*WHAT YOU WILL DO*: Print this span of the material below exactly: the line with "black watering can [496,154,578,222] -> none", the line with "camera: 35 degrees right, 10 degrees up", and every line between them, but nothing else.

*RECORDS FOR PROCESSING*:
--------------------

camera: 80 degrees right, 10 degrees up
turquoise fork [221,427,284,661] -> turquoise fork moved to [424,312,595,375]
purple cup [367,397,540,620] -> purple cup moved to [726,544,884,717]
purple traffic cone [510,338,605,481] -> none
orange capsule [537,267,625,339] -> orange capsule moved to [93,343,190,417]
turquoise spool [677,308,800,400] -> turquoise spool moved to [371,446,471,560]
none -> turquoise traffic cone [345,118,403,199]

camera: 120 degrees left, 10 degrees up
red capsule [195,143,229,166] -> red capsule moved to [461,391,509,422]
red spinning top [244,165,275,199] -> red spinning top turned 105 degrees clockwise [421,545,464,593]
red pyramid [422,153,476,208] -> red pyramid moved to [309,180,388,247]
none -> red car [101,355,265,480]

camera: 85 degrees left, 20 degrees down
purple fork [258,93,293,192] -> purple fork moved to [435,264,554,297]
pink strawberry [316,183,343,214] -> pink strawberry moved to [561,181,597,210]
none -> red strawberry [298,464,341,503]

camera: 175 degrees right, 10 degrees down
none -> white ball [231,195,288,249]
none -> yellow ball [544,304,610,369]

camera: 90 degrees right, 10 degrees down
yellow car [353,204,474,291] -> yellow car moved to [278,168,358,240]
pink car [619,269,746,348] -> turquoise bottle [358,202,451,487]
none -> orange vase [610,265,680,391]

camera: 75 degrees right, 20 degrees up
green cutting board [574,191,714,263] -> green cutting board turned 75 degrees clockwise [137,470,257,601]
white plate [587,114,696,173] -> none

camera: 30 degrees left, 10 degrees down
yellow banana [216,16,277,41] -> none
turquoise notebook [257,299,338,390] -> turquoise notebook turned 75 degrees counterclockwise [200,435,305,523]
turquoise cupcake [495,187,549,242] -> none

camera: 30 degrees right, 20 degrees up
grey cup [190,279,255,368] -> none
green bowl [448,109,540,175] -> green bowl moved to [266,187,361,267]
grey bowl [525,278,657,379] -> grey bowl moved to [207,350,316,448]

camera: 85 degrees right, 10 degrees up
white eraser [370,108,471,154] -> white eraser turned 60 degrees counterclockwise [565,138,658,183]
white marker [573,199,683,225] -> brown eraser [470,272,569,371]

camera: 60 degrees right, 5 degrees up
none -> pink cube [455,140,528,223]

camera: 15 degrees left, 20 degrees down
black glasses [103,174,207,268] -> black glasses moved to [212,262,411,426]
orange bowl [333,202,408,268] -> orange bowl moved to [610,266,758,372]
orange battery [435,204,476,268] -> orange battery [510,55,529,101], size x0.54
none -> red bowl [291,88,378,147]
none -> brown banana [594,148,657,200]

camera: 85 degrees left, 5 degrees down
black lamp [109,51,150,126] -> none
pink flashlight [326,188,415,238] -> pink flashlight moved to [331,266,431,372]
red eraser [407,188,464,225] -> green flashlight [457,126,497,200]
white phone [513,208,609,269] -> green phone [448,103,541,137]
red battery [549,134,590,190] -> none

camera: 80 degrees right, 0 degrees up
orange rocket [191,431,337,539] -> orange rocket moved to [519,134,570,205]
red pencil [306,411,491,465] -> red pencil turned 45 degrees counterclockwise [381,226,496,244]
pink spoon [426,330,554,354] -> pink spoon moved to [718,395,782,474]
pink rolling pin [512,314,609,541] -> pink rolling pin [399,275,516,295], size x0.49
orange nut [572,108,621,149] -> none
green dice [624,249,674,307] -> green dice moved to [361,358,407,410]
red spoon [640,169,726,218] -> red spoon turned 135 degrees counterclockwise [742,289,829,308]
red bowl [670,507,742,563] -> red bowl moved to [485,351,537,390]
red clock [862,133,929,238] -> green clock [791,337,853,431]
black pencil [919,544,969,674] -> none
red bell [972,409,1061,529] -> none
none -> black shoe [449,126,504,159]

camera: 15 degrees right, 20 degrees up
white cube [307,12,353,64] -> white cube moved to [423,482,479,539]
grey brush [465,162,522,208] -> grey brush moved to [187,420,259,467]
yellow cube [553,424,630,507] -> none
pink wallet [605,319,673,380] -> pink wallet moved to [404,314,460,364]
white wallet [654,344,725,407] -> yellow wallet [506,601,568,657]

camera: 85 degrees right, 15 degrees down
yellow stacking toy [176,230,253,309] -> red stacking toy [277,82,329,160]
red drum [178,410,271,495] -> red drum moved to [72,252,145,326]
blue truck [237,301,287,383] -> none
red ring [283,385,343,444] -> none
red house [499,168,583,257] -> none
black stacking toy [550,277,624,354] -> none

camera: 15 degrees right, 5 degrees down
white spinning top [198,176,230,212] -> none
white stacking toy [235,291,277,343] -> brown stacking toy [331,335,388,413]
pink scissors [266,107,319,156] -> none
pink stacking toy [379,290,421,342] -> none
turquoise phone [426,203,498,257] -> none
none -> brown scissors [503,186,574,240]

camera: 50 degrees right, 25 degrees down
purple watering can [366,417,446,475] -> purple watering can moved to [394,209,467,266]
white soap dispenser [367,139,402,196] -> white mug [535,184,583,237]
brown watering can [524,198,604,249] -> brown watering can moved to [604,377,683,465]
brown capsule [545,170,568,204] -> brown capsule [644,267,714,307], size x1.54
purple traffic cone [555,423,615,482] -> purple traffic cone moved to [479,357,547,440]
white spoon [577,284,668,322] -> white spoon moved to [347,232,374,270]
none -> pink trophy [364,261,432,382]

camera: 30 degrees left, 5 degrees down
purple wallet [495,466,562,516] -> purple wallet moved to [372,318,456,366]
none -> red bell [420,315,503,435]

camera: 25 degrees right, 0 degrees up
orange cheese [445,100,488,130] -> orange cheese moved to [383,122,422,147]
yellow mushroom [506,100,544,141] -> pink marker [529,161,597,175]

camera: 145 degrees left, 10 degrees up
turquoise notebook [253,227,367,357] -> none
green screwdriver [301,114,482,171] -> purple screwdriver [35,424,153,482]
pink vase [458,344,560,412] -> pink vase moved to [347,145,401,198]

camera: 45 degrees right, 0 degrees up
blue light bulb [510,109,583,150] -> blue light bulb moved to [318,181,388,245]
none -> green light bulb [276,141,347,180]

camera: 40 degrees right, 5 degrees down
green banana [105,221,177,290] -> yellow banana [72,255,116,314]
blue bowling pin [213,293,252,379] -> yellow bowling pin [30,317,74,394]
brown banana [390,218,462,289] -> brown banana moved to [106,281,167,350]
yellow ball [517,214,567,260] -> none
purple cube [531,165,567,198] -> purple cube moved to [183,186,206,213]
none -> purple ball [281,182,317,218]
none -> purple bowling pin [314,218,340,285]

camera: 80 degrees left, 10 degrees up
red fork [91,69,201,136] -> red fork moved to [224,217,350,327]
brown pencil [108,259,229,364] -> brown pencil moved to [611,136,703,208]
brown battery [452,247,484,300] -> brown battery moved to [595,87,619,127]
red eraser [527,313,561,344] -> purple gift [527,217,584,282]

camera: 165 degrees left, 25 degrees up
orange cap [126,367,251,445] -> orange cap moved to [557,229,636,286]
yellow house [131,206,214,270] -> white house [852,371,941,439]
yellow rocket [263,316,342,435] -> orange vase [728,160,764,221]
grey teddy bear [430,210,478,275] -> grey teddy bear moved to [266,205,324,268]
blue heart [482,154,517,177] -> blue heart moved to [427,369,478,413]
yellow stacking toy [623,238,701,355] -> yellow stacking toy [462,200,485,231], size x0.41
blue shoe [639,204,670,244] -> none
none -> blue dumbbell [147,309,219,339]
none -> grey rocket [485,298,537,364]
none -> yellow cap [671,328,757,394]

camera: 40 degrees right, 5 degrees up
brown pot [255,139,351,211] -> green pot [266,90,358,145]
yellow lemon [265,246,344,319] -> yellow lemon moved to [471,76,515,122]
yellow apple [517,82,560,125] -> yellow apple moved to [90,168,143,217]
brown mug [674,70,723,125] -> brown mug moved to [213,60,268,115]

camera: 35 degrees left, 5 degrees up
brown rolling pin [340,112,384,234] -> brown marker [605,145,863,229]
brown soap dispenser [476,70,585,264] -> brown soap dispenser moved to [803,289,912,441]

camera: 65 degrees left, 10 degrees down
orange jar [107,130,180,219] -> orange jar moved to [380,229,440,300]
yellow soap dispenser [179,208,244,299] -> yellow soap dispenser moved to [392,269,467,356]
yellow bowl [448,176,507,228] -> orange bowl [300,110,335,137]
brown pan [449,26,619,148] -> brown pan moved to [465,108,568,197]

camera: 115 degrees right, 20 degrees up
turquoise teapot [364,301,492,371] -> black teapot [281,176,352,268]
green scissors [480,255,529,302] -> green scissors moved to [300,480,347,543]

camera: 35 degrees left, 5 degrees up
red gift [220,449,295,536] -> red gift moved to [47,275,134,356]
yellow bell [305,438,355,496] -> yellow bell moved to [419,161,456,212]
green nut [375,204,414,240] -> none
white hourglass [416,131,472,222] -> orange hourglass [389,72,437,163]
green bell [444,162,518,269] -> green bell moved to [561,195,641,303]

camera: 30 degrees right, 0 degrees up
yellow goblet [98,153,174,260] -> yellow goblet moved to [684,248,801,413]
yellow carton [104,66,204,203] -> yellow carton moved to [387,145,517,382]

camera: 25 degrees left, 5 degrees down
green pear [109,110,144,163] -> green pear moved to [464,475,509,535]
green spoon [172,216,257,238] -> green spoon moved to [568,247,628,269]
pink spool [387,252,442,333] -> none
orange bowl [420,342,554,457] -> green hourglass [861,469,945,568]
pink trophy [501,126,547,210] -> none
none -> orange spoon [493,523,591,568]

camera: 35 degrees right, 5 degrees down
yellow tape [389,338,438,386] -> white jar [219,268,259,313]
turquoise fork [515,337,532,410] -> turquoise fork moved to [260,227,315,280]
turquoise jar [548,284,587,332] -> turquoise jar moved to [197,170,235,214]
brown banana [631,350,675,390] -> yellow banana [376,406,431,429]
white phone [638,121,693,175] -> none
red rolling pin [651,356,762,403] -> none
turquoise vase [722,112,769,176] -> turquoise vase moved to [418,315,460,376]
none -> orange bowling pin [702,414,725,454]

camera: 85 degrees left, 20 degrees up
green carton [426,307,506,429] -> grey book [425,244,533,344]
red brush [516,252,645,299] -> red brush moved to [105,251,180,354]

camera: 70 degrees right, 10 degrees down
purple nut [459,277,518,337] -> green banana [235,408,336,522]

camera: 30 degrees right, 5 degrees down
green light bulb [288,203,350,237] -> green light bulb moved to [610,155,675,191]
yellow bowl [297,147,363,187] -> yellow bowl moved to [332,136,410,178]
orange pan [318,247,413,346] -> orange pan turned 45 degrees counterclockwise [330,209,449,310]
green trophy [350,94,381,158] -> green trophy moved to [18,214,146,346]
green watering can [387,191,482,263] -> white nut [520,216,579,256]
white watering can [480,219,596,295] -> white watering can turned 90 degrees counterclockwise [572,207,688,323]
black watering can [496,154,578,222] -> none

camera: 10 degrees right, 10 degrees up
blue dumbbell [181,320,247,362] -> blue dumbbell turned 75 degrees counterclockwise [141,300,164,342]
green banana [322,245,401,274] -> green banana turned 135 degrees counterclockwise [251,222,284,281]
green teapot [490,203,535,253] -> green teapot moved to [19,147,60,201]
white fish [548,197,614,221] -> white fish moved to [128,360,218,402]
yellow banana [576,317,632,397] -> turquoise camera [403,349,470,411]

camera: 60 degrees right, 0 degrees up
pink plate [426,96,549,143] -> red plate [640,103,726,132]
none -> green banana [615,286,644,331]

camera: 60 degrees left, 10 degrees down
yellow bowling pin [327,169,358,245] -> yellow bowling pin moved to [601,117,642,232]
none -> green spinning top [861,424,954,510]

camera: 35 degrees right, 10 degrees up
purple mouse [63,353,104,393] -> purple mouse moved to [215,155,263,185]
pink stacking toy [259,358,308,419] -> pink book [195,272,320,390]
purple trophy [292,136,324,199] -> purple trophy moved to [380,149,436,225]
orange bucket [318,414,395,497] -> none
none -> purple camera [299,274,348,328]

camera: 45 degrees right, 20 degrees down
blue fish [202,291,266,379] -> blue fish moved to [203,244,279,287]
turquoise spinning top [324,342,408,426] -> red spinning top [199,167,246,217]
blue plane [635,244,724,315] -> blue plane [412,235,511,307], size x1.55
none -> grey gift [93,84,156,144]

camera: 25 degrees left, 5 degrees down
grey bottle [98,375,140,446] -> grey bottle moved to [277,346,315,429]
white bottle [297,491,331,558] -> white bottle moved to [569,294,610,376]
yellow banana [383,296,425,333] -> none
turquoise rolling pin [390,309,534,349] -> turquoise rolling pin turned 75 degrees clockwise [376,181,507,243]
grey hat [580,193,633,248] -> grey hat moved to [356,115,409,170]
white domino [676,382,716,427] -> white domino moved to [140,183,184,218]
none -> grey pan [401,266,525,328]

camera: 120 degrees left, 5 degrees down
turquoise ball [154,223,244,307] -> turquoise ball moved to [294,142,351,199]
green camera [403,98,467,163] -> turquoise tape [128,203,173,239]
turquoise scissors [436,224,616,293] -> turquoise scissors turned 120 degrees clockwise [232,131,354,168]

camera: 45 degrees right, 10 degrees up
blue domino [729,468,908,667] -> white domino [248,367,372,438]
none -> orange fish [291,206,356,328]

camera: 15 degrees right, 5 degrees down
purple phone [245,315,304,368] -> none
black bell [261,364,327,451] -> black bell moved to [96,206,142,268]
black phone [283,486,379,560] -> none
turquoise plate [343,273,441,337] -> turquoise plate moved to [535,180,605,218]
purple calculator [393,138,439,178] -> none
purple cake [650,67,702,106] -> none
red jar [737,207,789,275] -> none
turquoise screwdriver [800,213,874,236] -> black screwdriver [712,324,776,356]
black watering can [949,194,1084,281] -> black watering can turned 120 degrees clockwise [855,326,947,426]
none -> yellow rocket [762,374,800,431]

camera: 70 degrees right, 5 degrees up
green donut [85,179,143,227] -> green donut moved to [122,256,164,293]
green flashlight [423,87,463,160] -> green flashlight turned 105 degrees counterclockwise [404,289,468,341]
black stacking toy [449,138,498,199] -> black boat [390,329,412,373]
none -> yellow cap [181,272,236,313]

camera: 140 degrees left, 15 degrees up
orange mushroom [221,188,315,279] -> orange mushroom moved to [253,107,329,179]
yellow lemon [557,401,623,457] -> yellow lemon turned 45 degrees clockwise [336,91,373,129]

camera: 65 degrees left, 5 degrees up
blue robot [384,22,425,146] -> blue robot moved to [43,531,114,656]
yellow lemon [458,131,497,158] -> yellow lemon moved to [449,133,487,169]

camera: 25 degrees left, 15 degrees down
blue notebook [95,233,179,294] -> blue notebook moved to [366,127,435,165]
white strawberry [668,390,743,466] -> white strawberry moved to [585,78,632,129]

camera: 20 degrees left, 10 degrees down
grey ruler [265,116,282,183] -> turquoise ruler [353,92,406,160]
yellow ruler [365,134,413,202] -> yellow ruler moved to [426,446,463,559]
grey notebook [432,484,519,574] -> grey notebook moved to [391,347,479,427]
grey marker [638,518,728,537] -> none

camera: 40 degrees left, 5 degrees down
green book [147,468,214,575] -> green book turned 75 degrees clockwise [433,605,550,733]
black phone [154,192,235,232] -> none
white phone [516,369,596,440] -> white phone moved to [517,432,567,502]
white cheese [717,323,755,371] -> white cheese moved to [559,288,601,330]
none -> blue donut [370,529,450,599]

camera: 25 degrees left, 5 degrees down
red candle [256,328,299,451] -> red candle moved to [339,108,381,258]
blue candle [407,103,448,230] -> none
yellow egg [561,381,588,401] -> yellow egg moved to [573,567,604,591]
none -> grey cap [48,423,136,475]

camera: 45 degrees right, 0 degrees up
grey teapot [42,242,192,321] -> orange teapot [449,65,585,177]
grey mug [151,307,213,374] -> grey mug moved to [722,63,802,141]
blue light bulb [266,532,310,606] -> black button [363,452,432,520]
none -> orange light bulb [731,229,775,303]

--------------------

*SOLUTION TO THIS PROBLEM*:
black watering can [496,154,578,222] -> none

camera: 10 degrees right, 10 degrees up
blue dumbbell [181,320,247,362] -> blue dumbbell turned 75 degrees counterclockwise [141,300,164,342]
green banana [322,245,401,274] -> green banana turned 135 degrees counterclockwise [251,222,284,281]
green teapot [490,203,535,253] -> green teapot moved to [19,147,60,201]
white fish [548,197,614,221] -> white fish moved to [128,360,218,402]
yellow banana [576,317,632,397] -> turquoise camera [403,349,470,411]

camera: 60 degrees right, 0 degrees up
pink plate [426,96,549,143] -> red plate [640,103,726,132]
none -> green banana [615,286,644,331]

camera: 60 degrees left, 10 degrees down
yellow bowling pin [327,169,358,245] -> yellow bowling pin moved to [601,117,642,232]
none -> green spinning top [861,424,954,510]

camera: 35 degrees right, 10 degrees up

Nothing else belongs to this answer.